Activity -
Only the lines that hold "cupcake" should be in the answer, each copied from the data below.

*** Opening of Input data ***

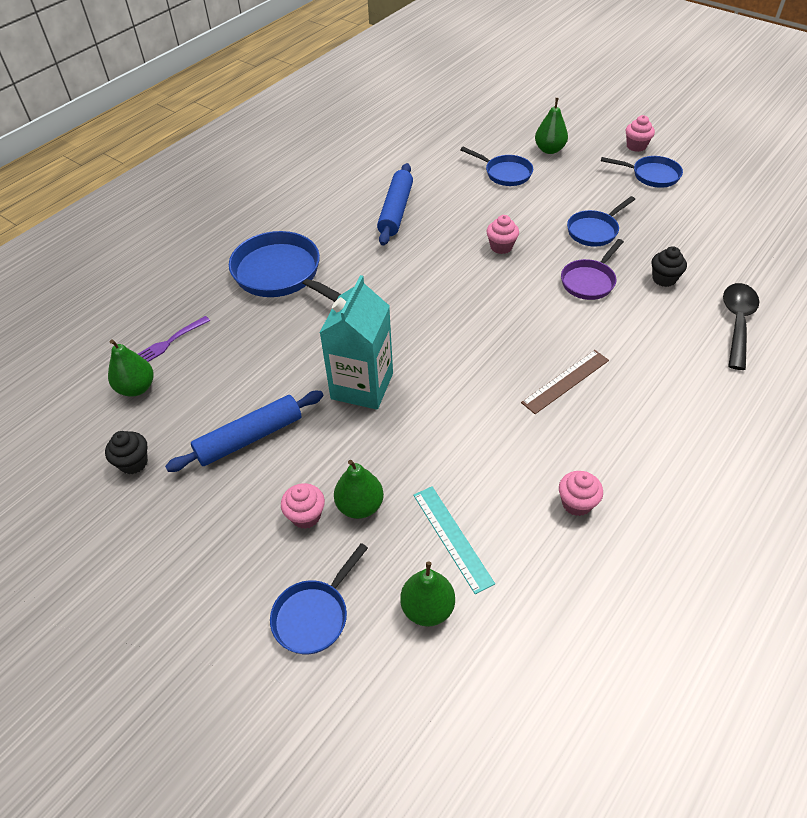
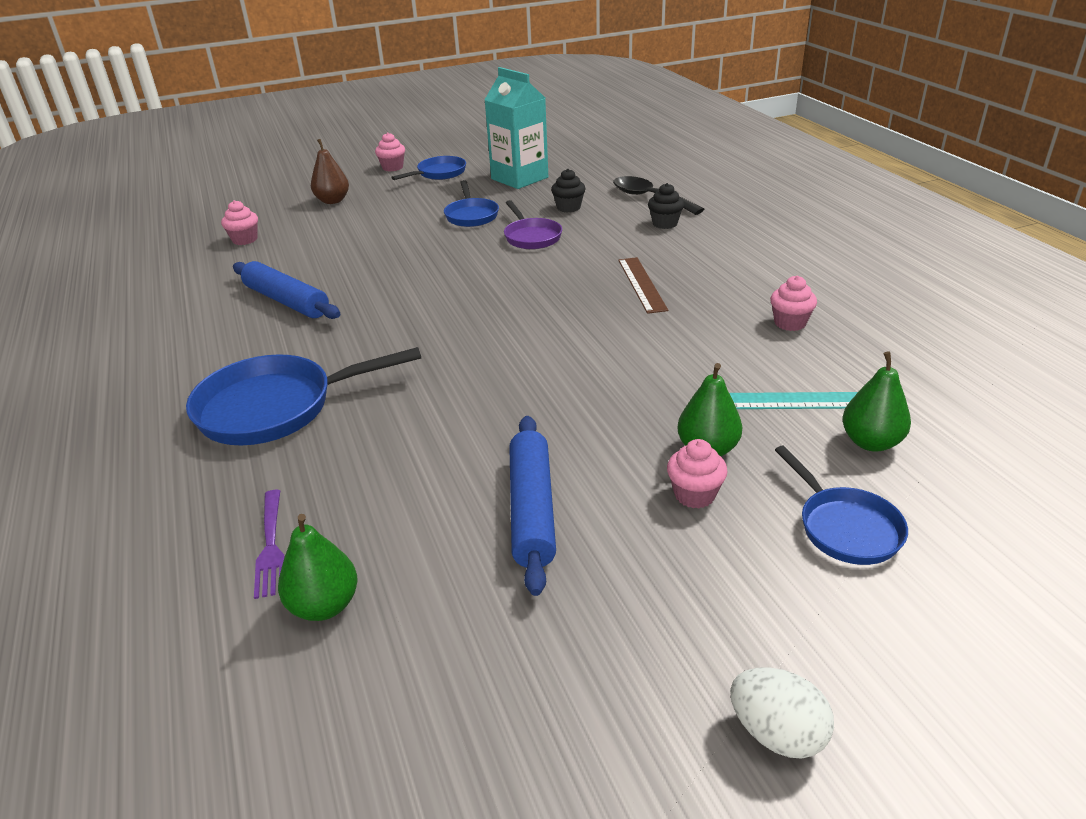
camera: 60 degrees left, 15 degrees down
(120, 624) = (776, 733): none -> white egg
(133, 462) = (475, 645): black cupcake -> black cupcake (665, 224)
(362, 386) = (532, 399): turquoise carton -> turquoise carton (519, 178)
(501, 247) = (429, 262): pink cupcake -> pink cupcake (245, 240)
(505, 173) = (329, 229): blue pan -> none
(549, 150) = (333, 201): green pear -> brown pear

*** Close of Input data ***

Written reply -
(133, 462) = (475, 645): black cupcake -> black cupcake (665, 224)
(501, 247) = (429, 262): pink cupcake -> pink cupcake (245, 240)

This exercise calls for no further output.